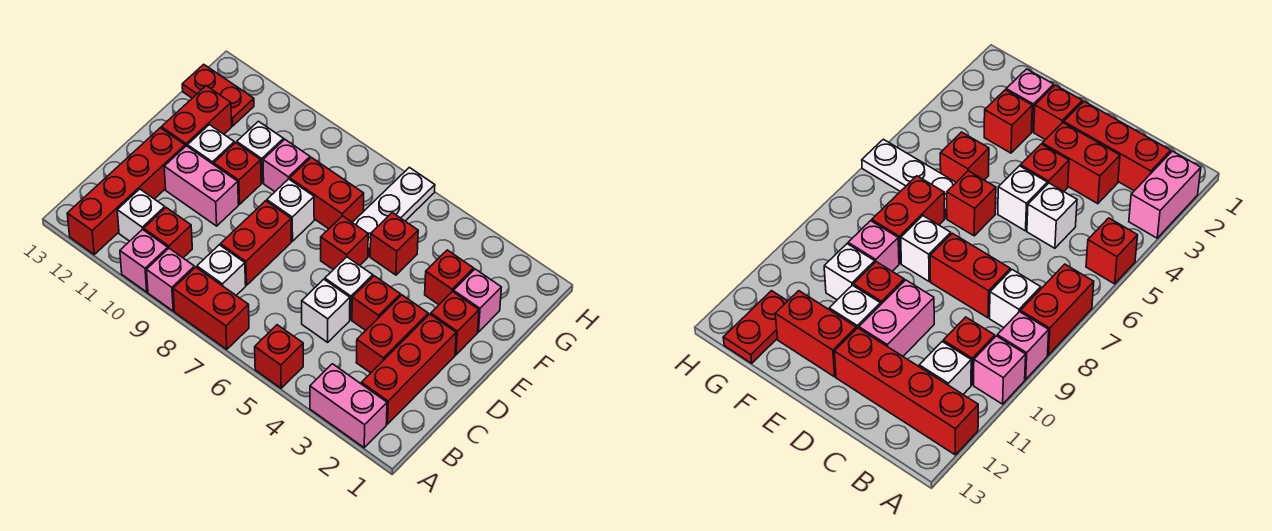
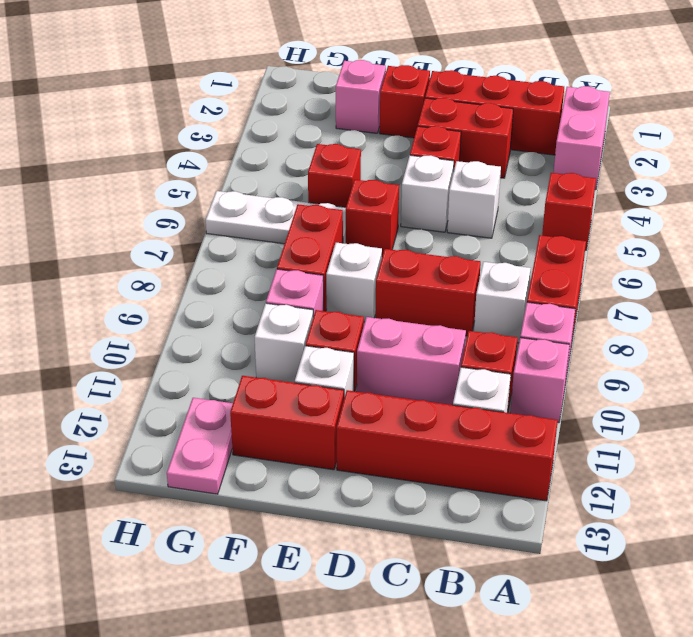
pink brick D10:D11 level 1 -> pink brick C10:D10 level 1
red brick F3 level 1 -> none
red plate G12:G13 level 1 -> pink plate G12:G13 level 1

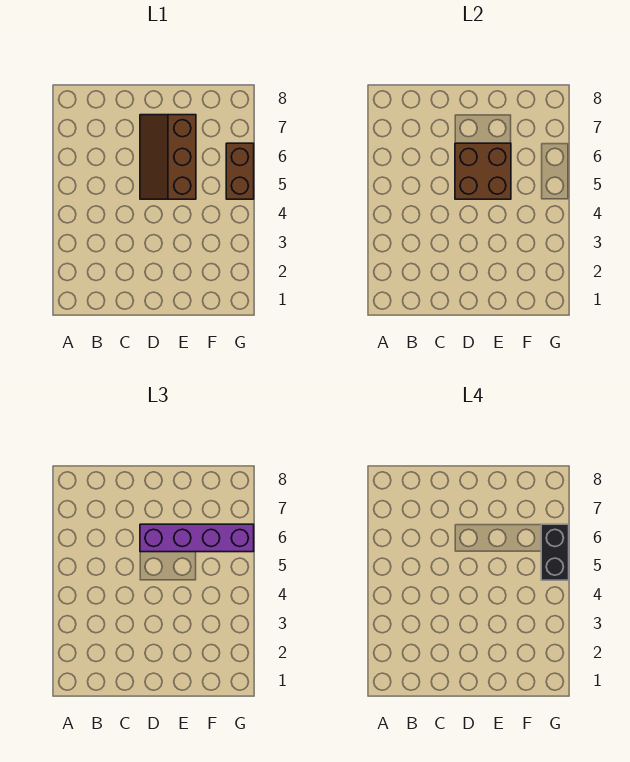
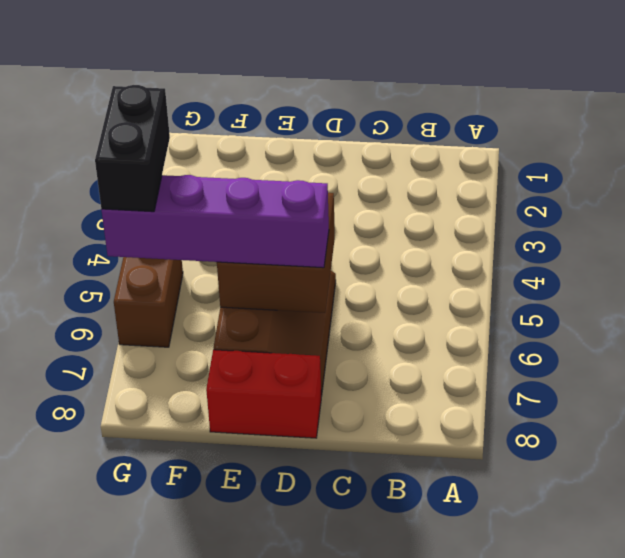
none -> red brick D8:E8 level 1

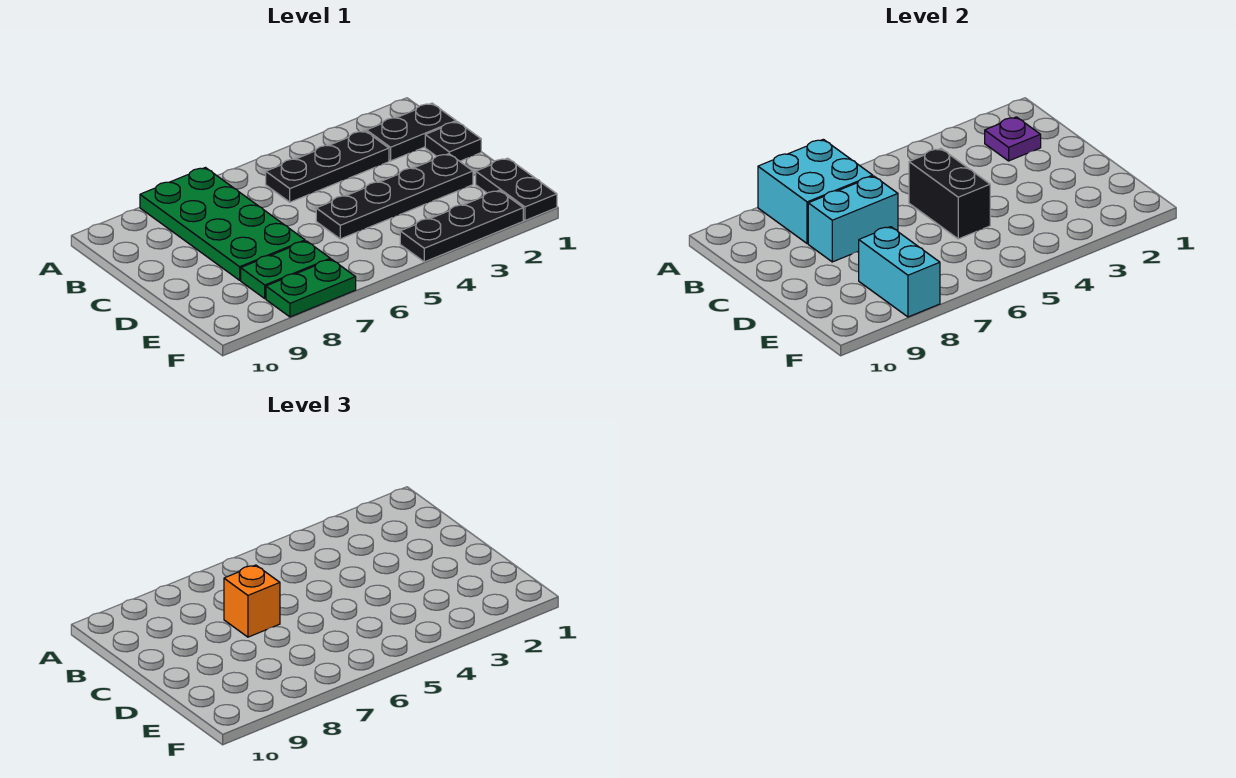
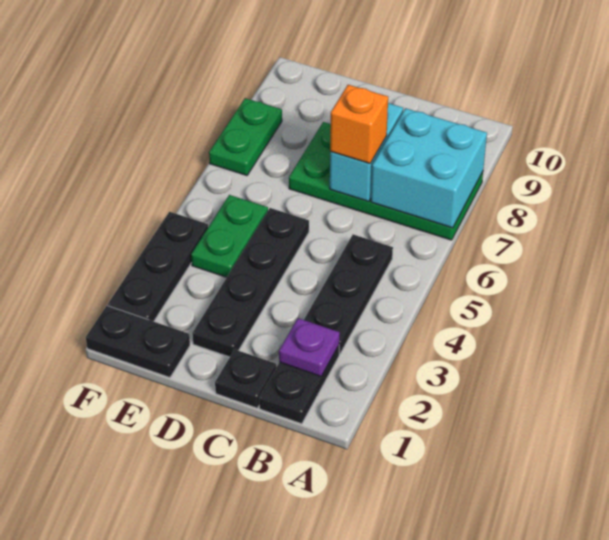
black brick C5:D5 level 2 -> none
green plate E7:E8 level 1 -> green plate E4:E5 level 1
cyan brick E8:F8 level 2 -> none

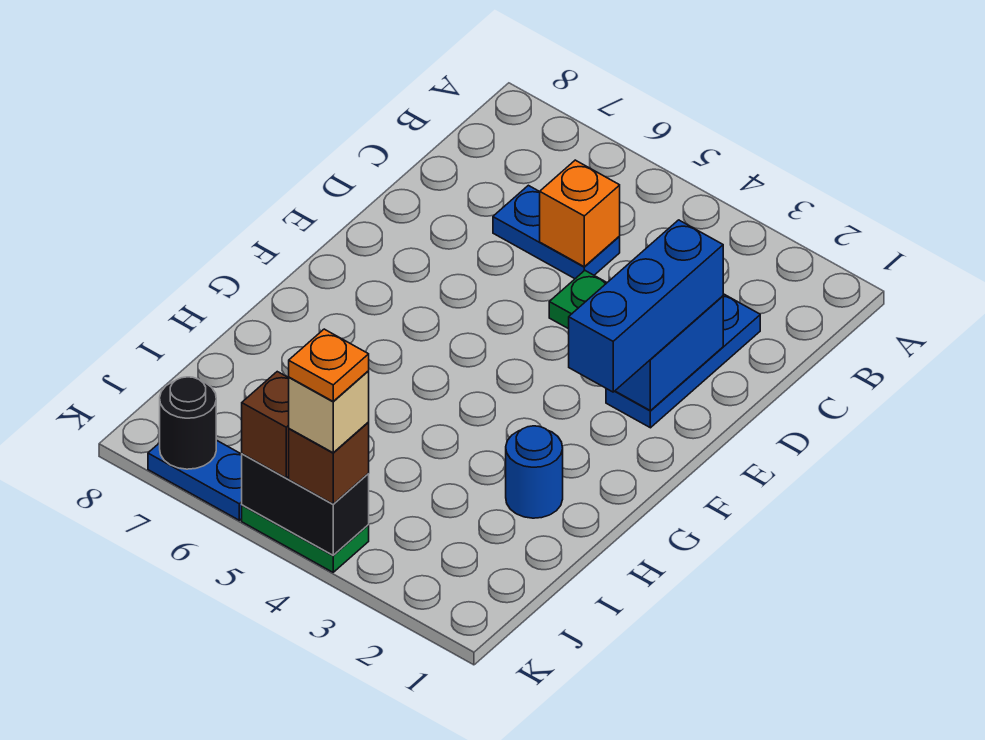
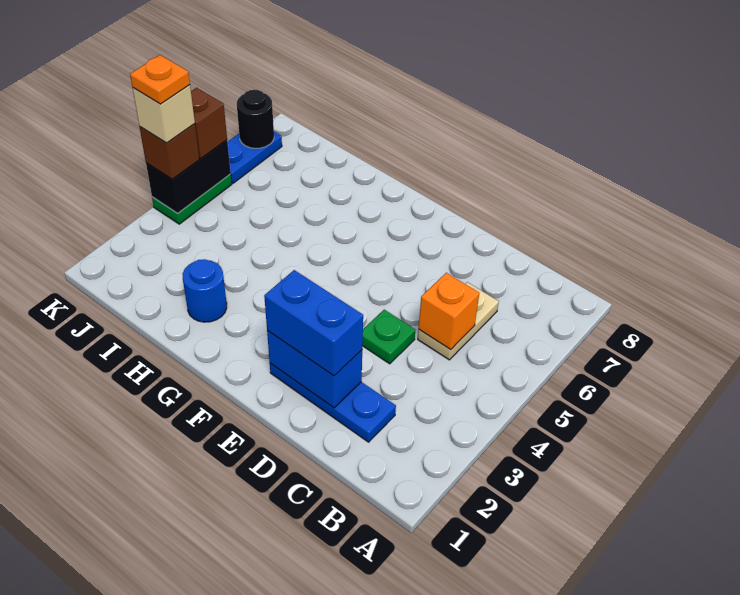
blue plate C5:C6 level 1 -> tan plate C5:C6 level 1
blue brick D2:F2 level 3 -> blue brick D2:E2 level 3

◆ ◆ ◆ ◆ ◆ ◆ ◆

What you are asked to do: If a line in the records has the word "pink", copy that line.

Answer space:
pink brick D10:D11 level 1 -> pink brick C10:D10 level 1
red plate G12:G13 level 1 -> pink plate G12:G13 level 1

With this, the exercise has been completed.